- [WHAT TO PRODUCE]:
After finding the line with "gray circle: (155, 323) -> (204, 239), moved" in the entries below, copy that line and each one after it exactly, through the last line, and omit pictures.

- [DATA IN THIS EXERCISE]:
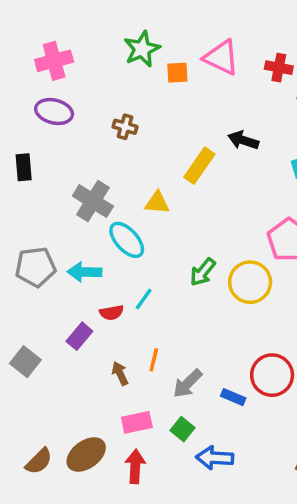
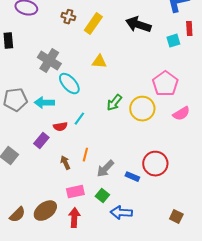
black arrow: (243, 140) -> (138, 25), size x1.4
yellow rectangle: (199, 166) -> (93, 24), moved
yellow triangle: (157, 203) -> (99, 62), moved

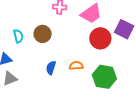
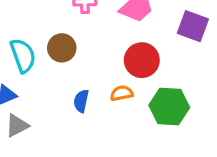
cyan semicircle: (18, 36) -> (23, 56), size x1.5
red circle: (100, 38) -> (142, 60), moved

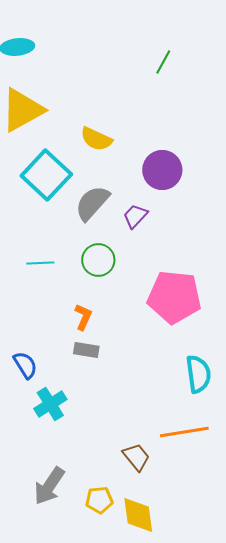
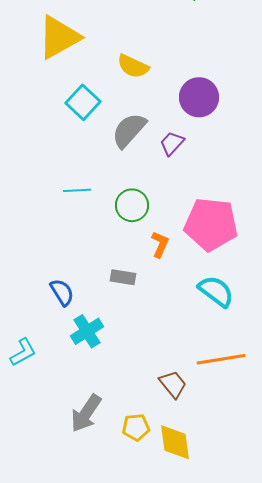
cyan square: (46, 175) -> (83, 102), size x0.7
green circle: (98, 260) -> (132, 205), moved
orange L-shape: (83, 317) -> (160, 244), moved
cyan semicircle: (198, 374) -> (216, 291), moved, turned -45

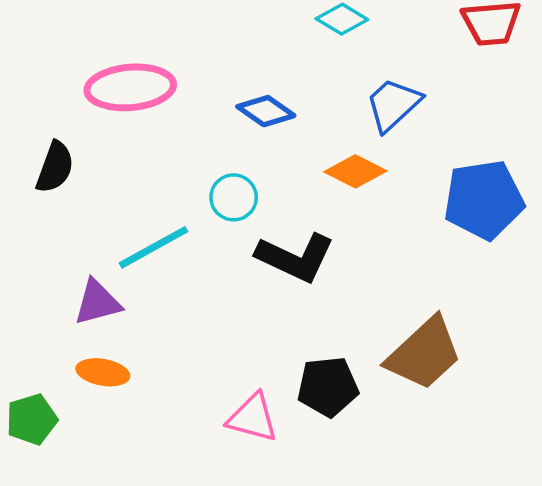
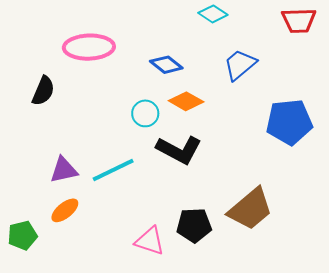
orange diamond: (355, 171) -> (186, 101), moved
cyan line: (154, 247) -> (113, 170), moved
orange ellipse: (103, 372) -> (65, 210), turned -52

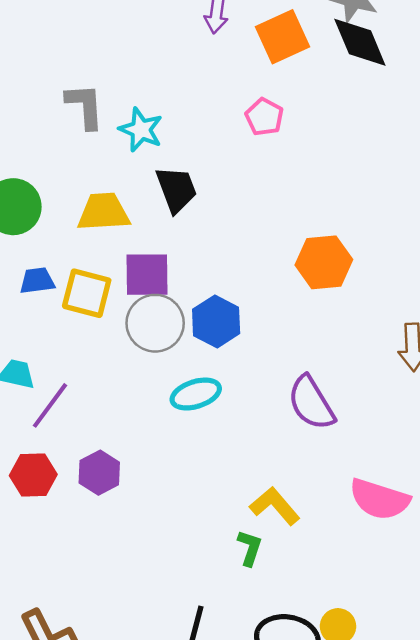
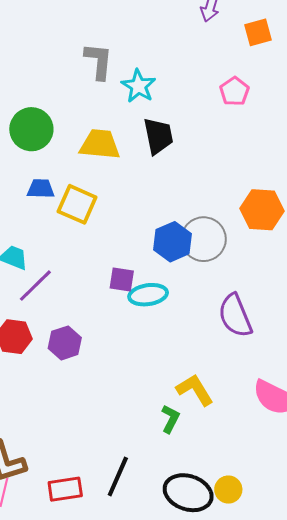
orange square: (283, 37) -> (258, 32), size x0.7
purple square: (147, 275) -> (122, 279), moved, size x0.7
gray circle: (155, 323) -> (204, 239), moved

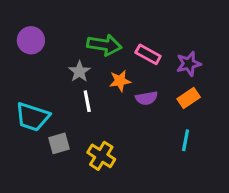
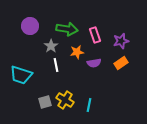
purple circle: (31, 40) -> (30, 26), moved
pink rectangle: (148, 54) -> (95, 35), turned 42
cyan line: (186, 140) -> (89, 105), moved
gray square: (59, 143) -> (45, 102), moved

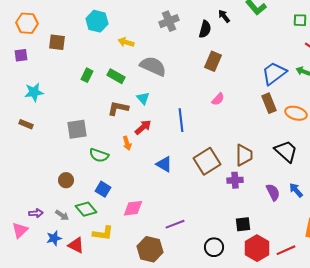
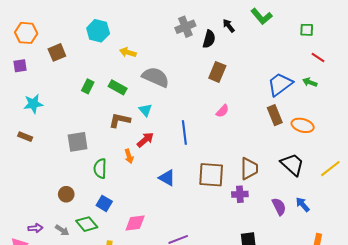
gray cross: (169, 21) -> (185, 27), moved
brown square: (57, 42) -> (57, 52), turned -30
green semicircle: (99, 155) -> (100, 169), turned 72
brown square: (207, 161) -> (211, 175), turned 36

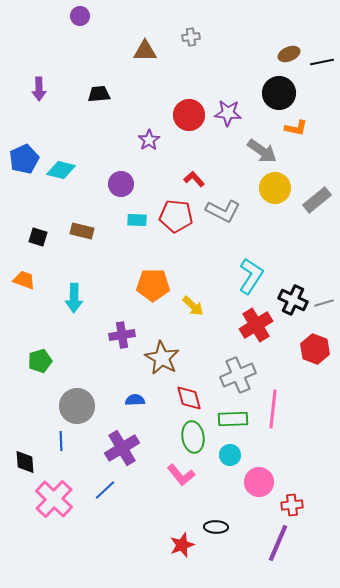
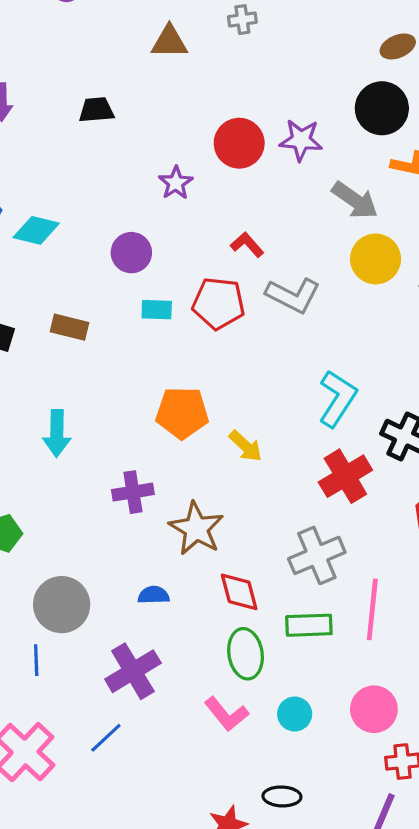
cyan circle: (230, 455) -> (295, 714), moved
pink circle: (259, 482) -> (374, 709), moved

- [ANSWER TO THIS EXERCISE]:
gray circle: (155, 323) -> (204, 239), moved

purple circle: (31, 40) -> (30, 26), moved
pink rectangle: (148, 54) -> (95, 35), turned 42
cyan line: (186, 140) -> (89, 105), moved
gray square: (59, 143) -> (45, 102), moved

gray cross: (169, 21) -> (185, 27), moved
brown square: (57, 42) -> (57, 52), turned -30
green semicircle: (99, 155) -> (100, 169), turned 72
brown square: (207, 161) -> (211, 175), turned 36

cyan circle: (230, 455) -> (295, 714), moved
pink circle: (259, 482) -> (374, 709), moved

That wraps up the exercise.